**EXERCISE:** Search the data below for the word "circle" and report how many lines contain it, with no added words.

**RECORD EXCERPTS:**
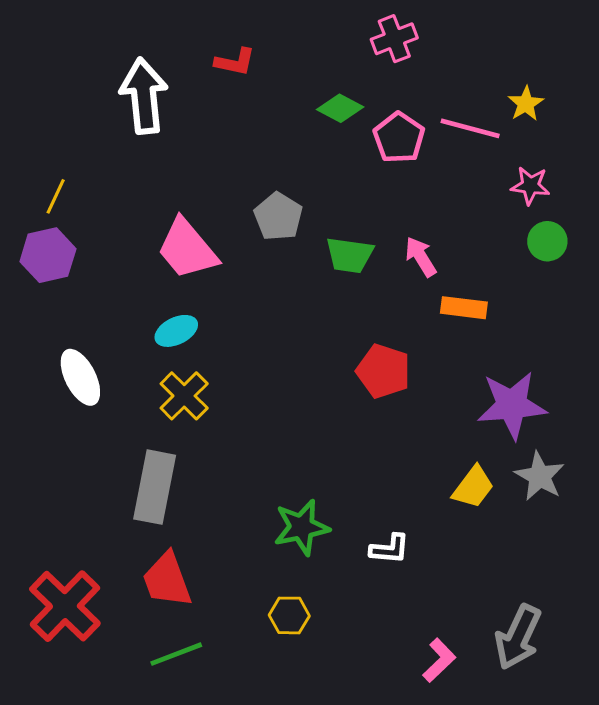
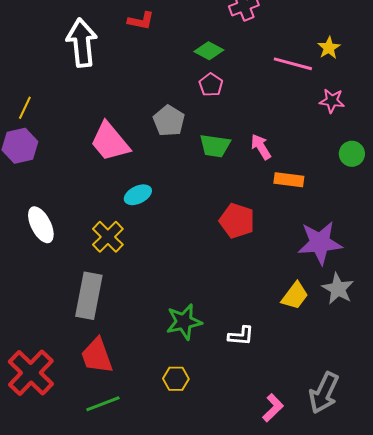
pink pentagon: (399, 138) -> (211, 85), moved, size x0.7
green circle: (547, 241) -> (352, 154), moved
cyan ellipse: (176, 331) -> (138, 195), moved

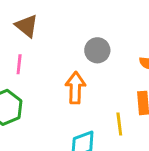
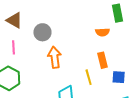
gray circle: (97, 50) -> (42, 32), moved

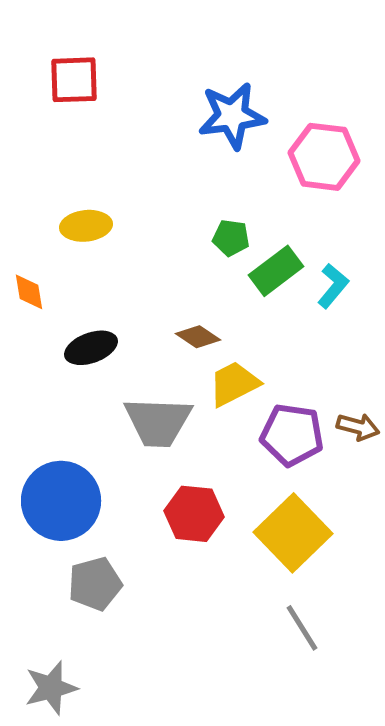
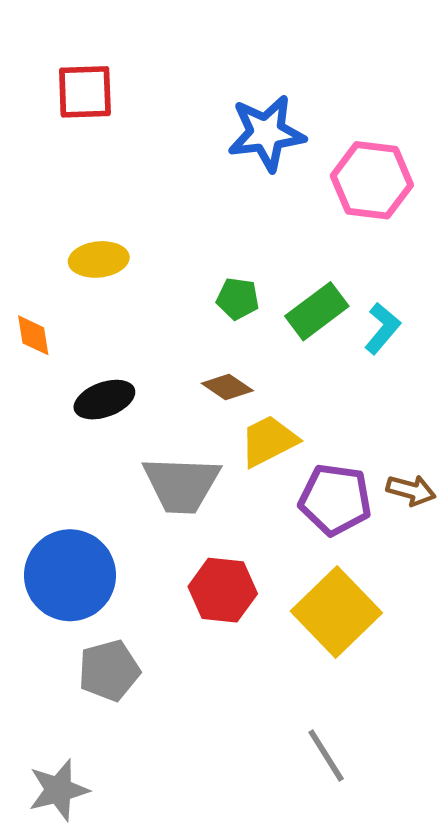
green pentagon: (231, 238) -> (238, 299), moved
gray line: (302, 628) -> (326, 756), moved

**WRITTEN RESPONSE:** 2